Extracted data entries

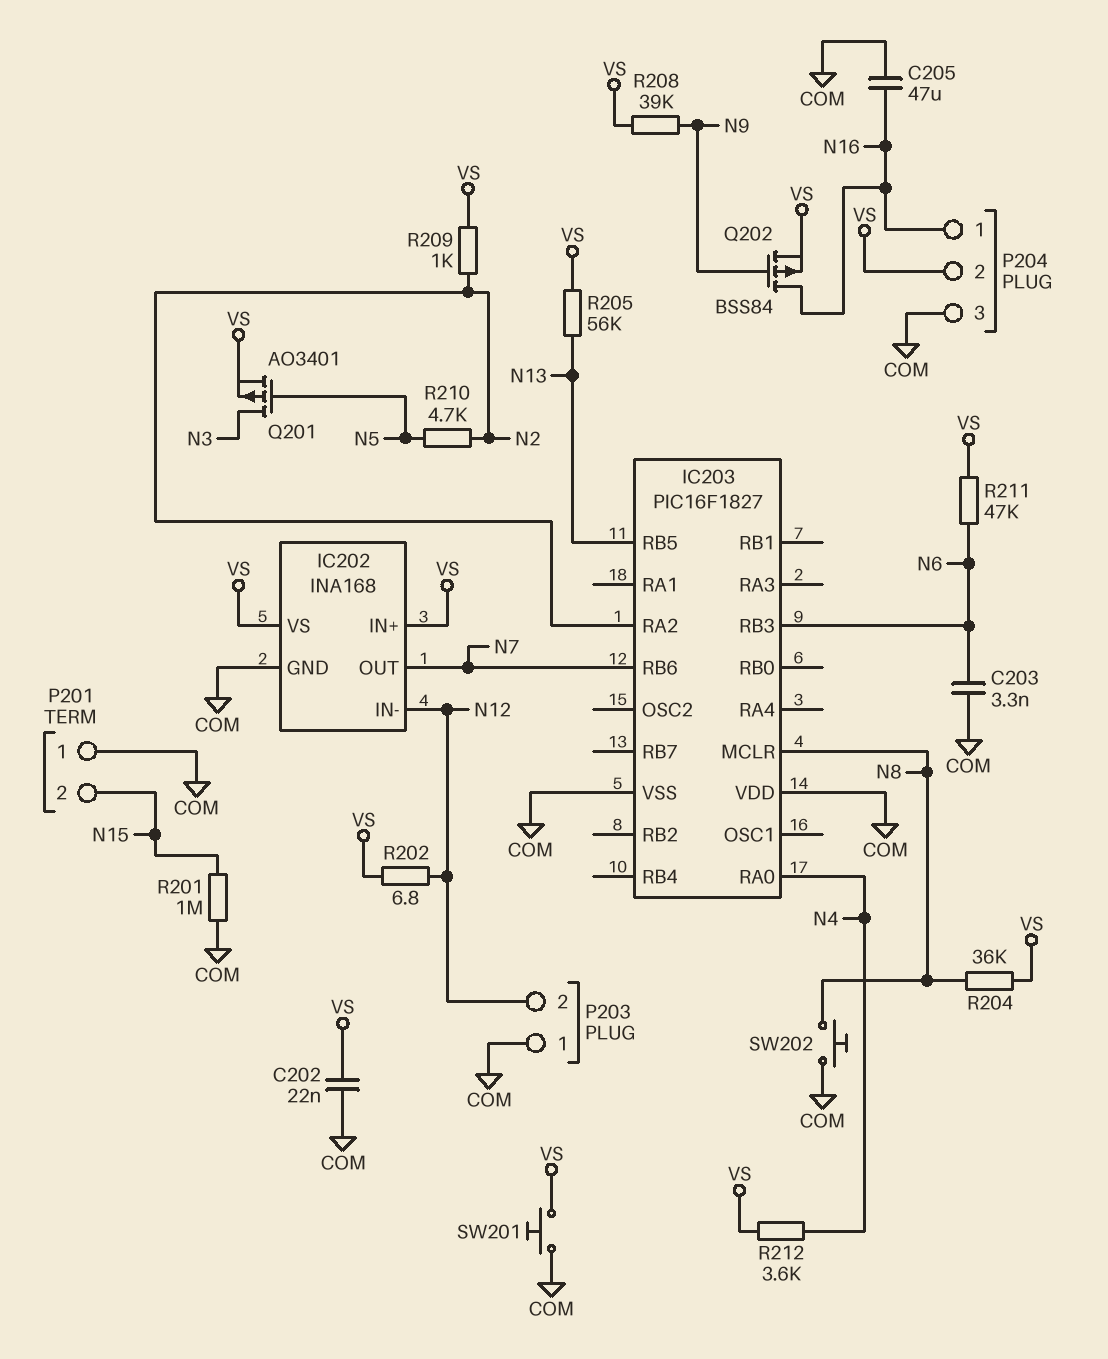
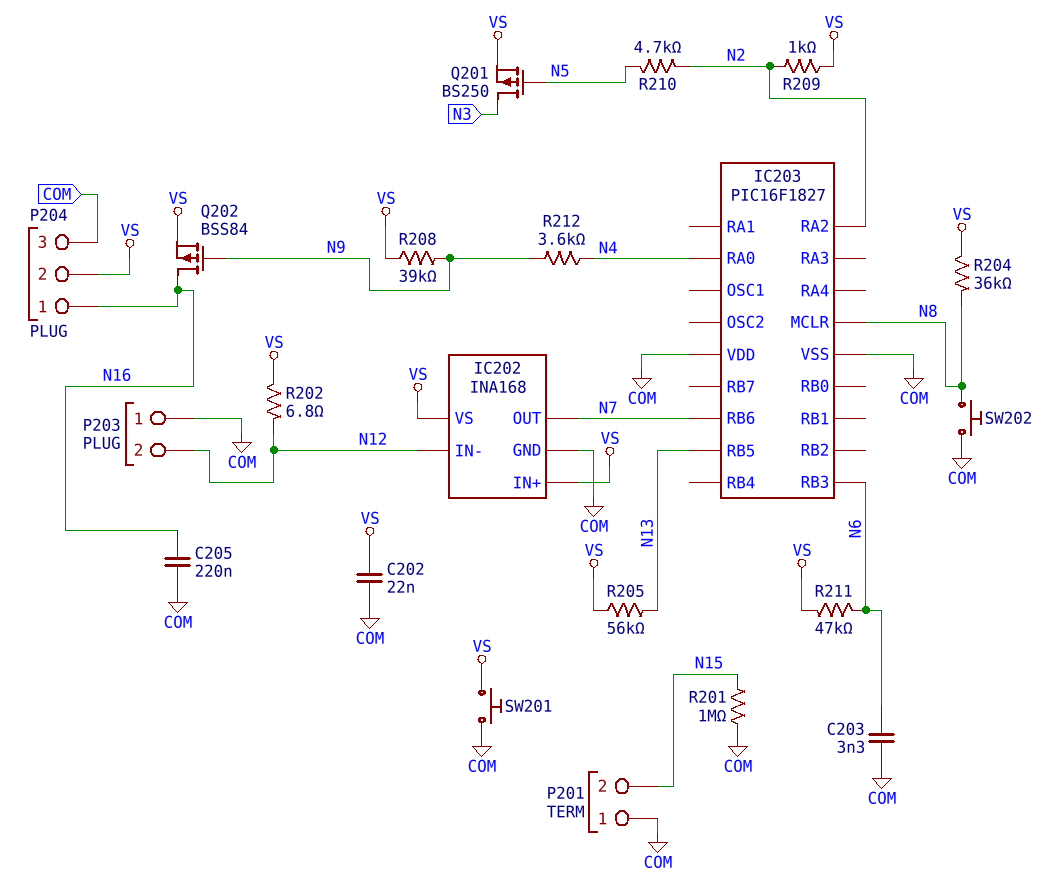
C205: 47uF (COM, N16) -> 220nF (COM, N16)
Q201: PMOS AO3401 (G N5, D N3, S VS) -> PMOS BS250 (G N5, D N3, S VS)
R212: 3.6k (N4, VS) -> 3.6k (N4, N9)

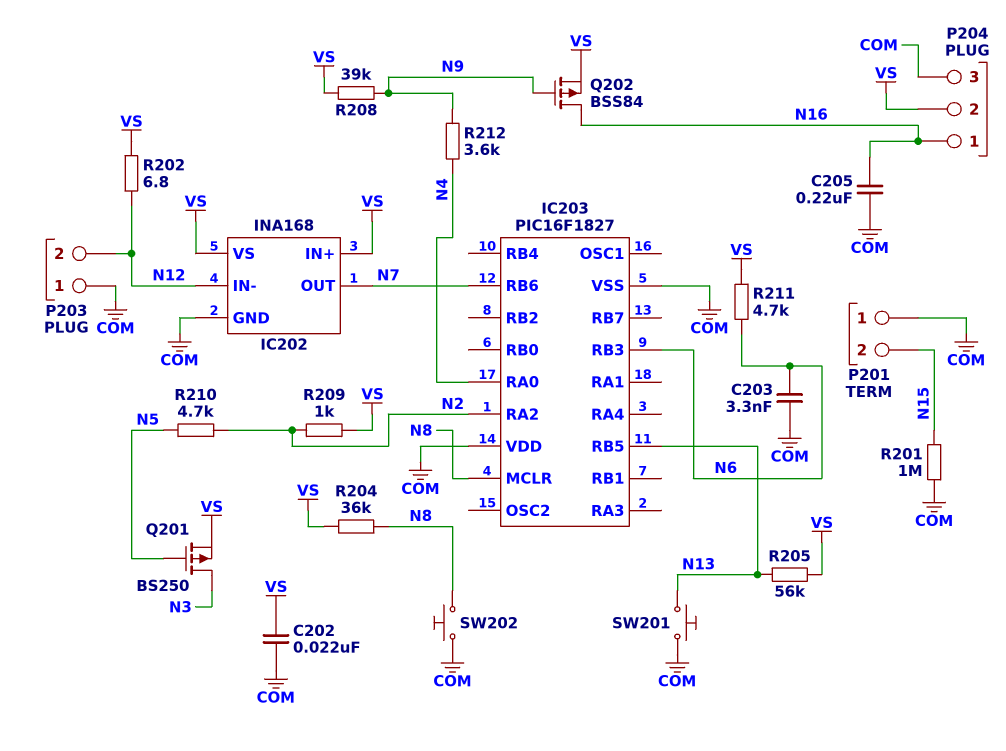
R211: 47k (N6, VS) -> 4.7k (N6, VS)
SW201: button (COM, VS) -> button (COM, N13)

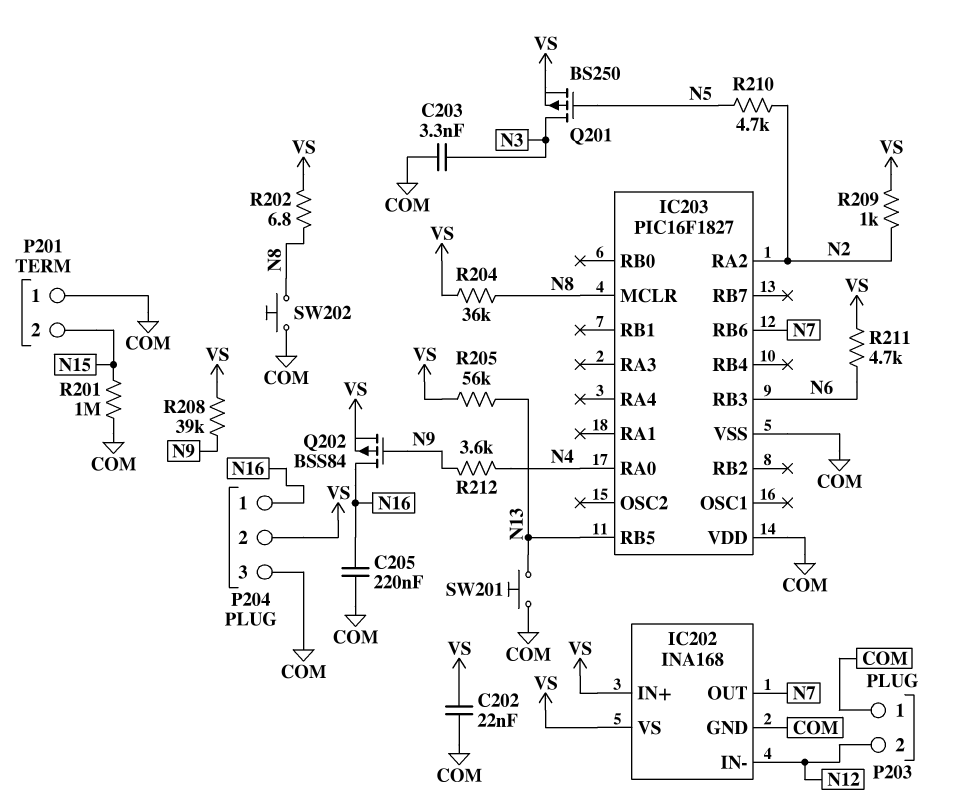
C203: 3.3nF (COM, N6) -> 3.3nF (COM, N3)
R202: 6.8 (N12, VS) -> 6.8 (N8, VS)

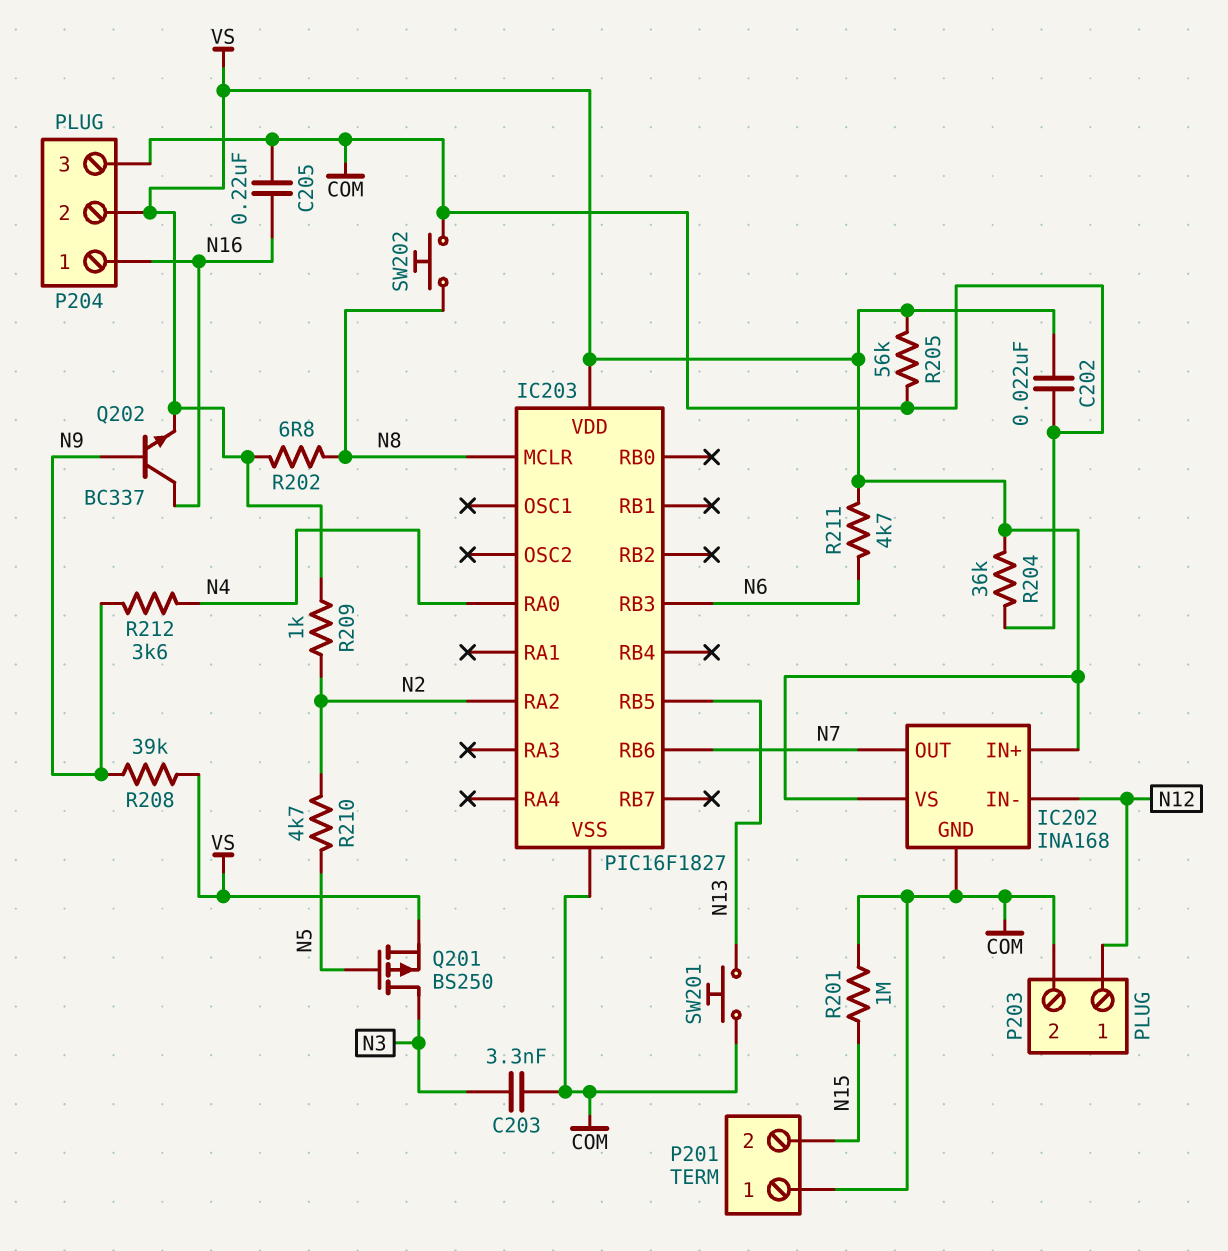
IC203 pin VDD: COM -> VS
P203 pin 1: COM -> N12
P203 pin 2: N12 -> COM
Q202: PMOS BSS84 (G N9, D N16, S VS) -> NPN BC337 (B N9, C N16, E VS)
R204: 36k (N8, VS) -> 36k (COM, VS)
R205: 56k (N13, VS) -> 56k (COM, VS)

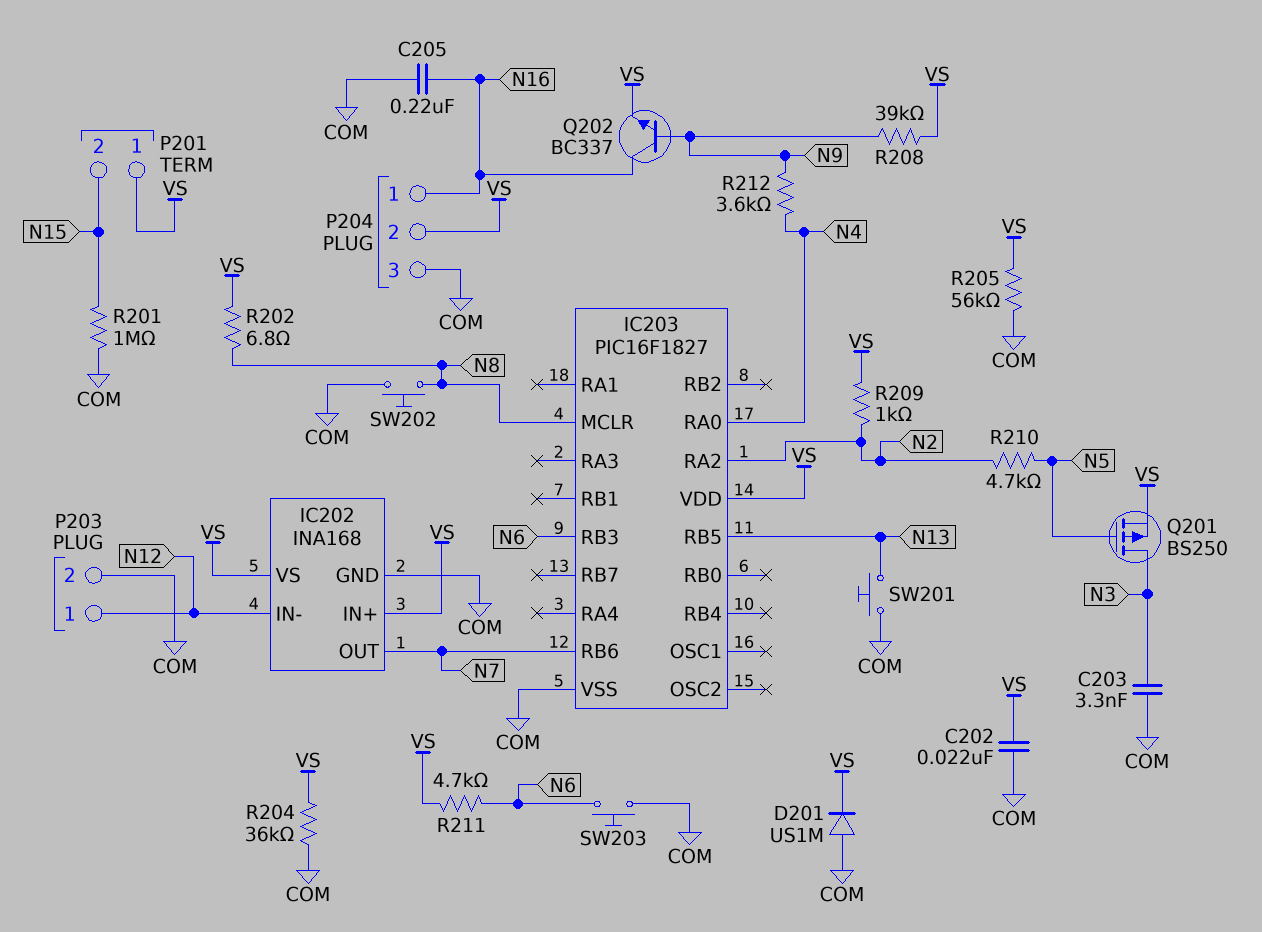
D201: none -> diode US1M (A COM, K VS)
P201 pin 1: COM -> VS
SW203: none -> button (COM, N6)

● TASK DETAILS:
Reproduce word for word the lines from the line with "IC203 pin VDD: COM -> VS" to the end of the entries above, both included, but leave the pictures out.

● OUTPUT:
IC203 pin VDD: COM -> VS
P203 pin 1: COM -> N12
P203 pin 2: N12 -> COM
Q202: PMOS BSS84 (G N9, D N16, S VS) -> NPN BC337 (B N9, C N16, E VS)
R204: 36k (N8, VS) -> 36k (COM, VS)
R205: 56k (N13, VS) -> 56k (COM, VS)

D201: none -> diode US1M (A COM, K VS)
P201 pin 1: COM -> VS
SW203: none -> button (COM, N6)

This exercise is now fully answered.